-- Opening Marker --

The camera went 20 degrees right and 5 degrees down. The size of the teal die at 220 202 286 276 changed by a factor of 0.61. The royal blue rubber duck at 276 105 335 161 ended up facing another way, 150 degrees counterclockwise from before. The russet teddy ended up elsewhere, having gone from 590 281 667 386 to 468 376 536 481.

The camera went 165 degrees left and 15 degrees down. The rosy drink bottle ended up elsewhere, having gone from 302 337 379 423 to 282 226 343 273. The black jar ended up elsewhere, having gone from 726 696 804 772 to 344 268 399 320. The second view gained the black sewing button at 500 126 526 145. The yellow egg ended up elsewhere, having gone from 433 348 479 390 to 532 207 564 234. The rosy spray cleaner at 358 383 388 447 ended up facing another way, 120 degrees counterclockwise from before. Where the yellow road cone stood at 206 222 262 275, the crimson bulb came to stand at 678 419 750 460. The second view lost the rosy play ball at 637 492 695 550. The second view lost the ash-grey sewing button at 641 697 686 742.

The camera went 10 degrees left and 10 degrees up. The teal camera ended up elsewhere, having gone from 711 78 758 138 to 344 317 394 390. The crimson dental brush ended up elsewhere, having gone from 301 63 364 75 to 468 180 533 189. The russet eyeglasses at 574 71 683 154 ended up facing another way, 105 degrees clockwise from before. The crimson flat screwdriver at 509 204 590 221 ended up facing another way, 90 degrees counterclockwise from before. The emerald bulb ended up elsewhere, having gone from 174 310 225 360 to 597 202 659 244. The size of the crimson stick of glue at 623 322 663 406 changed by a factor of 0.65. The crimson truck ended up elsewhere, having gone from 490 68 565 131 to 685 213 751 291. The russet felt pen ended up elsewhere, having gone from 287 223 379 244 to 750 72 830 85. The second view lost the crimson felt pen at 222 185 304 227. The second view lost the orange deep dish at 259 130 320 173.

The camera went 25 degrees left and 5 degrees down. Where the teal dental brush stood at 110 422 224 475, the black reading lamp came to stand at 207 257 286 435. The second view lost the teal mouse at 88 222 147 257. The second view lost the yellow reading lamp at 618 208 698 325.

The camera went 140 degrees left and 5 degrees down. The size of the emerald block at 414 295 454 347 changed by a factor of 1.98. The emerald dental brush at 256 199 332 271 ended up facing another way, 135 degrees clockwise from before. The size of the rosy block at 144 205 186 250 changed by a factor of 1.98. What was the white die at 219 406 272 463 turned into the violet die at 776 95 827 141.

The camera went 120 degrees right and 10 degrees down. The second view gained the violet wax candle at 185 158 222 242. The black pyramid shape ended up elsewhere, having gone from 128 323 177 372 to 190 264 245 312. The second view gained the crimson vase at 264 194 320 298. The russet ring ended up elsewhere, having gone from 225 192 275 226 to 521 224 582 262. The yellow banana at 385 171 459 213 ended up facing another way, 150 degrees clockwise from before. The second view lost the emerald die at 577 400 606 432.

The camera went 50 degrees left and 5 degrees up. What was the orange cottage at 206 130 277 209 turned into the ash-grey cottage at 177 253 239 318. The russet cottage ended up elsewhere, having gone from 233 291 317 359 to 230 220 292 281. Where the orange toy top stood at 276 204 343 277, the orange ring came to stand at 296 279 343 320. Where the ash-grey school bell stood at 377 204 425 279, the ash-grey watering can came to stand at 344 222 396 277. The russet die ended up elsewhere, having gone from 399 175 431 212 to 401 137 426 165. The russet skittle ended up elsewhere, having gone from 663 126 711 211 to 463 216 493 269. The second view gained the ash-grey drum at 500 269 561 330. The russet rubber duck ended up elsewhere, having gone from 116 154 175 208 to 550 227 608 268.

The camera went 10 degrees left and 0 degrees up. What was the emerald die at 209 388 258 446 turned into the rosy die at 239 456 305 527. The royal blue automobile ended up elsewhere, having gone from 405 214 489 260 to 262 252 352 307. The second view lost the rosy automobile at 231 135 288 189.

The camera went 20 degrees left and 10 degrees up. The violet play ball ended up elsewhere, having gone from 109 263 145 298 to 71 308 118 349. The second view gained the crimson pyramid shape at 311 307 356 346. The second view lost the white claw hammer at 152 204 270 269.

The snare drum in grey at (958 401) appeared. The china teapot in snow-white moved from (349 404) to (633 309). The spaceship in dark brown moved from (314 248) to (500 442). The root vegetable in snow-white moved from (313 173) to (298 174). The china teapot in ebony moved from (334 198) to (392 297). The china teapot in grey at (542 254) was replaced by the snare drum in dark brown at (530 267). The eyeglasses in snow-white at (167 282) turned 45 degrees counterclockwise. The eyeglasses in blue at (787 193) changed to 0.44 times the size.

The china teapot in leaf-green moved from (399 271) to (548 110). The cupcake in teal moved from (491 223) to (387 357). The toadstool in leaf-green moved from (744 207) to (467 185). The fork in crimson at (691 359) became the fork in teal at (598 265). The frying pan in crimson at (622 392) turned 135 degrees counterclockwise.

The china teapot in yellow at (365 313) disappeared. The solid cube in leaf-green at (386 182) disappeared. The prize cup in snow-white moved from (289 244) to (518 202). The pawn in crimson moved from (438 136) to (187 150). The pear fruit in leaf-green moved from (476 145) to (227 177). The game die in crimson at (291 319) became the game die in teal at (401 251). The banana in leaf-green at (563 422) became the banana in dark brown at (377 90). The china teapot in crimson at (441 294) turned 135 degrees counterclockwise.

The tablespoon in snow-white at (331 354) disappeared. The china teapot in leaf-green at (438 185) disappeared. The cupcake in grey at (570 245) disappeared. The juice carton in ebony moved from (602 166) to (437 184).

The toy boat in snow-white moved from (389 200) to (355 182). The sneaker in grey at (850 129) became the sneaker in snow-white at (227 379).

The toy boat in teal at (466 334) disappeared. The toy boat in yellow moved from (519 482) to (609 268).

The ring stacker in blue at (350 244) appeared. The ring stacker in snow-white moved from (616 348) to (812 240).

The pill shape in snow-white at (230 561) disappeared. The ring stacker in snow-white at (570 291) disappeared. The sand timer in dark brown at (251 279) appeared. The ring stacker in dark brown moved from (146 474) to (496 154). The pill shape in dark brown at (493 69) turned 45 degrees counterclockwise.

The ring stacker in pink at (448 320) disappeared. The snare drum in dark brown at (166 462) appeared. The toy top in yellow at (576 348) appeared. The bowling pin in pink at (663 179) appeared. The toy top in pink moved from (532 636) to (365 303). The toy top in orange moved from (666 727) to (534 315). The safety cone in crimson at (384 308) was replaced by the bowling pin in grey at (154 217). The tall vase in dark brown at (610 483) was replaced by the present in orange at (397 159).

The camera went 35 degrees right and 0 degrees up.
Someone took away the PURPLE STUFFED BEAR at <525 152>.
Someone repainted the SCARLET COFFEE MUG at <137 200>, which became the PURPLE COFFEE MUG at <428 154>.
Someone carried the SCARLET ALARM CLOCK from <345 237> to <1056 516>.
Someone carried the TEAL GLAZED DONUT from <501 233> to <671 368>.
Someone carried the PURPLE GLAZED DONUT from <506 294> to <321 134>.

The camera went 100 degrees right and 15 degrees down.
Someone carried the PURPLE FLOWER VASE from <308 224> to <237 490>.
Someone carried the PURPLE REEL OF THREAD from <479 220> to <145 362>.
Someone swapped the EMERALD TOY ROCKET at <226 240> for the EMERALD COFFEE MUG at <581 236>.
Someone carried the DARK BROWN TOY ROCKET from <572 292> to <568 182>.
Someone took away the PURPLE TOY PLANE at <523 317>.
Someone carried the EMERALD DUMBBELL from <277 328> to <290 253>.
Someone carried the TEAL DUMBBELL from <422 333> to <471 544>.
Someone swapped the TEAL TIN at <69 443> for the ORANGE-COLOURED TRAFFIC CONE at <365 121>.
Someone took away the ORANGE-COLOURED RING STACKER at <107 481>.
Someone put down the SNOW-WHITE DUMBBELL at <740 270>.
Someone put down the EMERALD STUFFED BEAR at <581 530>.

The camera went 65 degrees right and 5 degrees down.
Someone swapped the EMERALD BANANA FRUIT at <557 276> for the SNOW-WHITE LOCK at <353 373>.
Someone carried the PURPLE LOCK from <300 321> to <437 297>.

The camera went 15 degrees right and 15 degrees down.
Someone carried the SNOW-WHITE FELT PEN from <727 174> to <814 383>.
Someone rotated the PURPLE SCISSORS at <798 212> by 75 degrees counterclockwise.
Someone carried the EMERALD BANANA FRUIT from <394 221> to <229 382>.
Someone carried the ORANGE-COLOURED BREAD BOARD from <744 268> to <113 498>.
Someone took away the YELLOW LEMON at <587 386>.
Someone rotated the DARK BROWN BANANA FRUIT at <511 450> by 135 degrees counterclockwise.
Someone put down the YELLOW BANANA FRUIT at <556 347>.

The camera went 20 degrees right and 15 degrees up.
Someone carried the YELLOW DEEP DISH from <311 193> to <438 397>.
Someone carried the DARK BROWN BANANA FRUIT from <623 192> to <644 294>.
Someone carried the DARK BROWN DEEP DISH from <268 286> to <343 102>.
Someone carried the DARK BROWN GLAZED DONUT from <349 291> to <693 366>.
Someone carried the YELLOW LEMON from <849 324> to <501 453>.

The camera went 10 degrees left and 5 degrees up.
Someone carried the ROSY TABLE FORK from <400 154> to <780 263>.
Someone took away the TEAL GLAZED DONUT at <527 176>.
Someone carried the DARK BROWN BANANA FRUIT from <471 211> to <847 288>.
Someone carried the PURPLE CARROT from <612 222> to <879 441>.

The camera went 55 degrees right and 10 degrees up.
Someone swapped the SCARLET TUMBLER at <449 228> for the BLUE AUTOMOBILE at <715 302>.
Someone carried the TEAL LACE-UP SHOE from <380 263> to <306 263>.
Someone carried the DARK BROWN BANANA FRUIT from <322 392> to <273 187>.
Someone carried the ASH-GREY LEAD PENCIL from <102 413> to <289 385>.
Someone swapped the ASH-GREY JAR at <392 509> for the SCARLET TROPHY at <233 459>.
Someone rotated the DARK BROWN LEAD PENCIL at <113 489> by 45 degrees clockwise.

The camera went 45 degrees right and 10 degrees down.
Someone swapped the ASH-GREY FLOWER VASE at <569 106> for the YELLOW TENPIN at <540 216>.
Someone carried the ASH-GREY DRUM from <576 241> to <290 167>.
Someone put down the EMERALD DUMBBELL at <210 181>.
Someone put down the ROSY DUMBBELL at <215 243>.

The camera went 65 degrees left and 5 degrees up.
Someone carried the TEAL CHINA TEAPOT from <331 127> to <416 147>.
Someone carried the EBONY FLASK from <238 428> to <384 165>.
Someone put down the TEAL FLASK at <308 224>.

-- Closing Marker --

Going down the listing above, begin printing at the line with "Someone took away the PURPLE STUFFED" and finish with the line with "Someone carried the TEAL GLAZED", exactly as they appear.

Someone took away the PURPLE STUFFED BEAR at <525 152>.
Someone repainted the SCARLET COFFEE MUG at <137 200>, which became the PURPLE COFFEE MUG at <428 154>.
Someone carried the SCARLET ALARM CLOCK from <345 237> to <1056 516>.
Someone carried the TEAL GLAZED DONUT from <501 233> to <671 368>.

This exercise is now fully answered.